> _TASK BRIEF_:
List each line of the data that holds the string "degrees", please.

> _TASK DATA_:
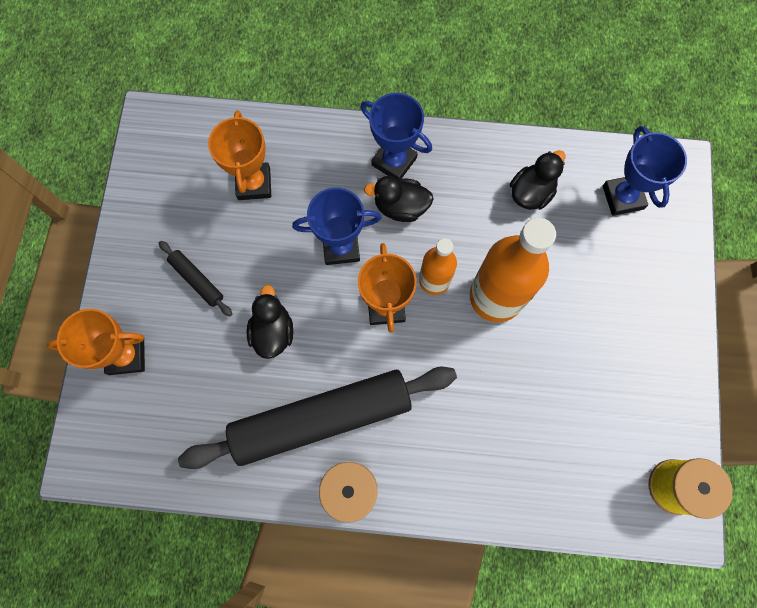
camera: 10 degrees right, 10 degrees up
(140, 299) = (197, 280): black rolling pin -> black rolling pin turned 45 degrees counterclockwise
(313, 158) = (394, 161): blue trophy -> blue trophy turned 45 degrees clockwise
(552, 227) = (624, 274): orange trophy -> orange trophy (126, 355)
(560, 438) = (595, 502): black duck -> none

> _RESPONSE BELOW_:
camera: 10 degrees right, 10 degrees up
(140, 299) = (197, 280): black rolling pin -> black rolling pin turned 45 degrees counterclockwise
(313, 158) = (394, 161): blue trophy -> blue trophy turned 45 degrees clockwise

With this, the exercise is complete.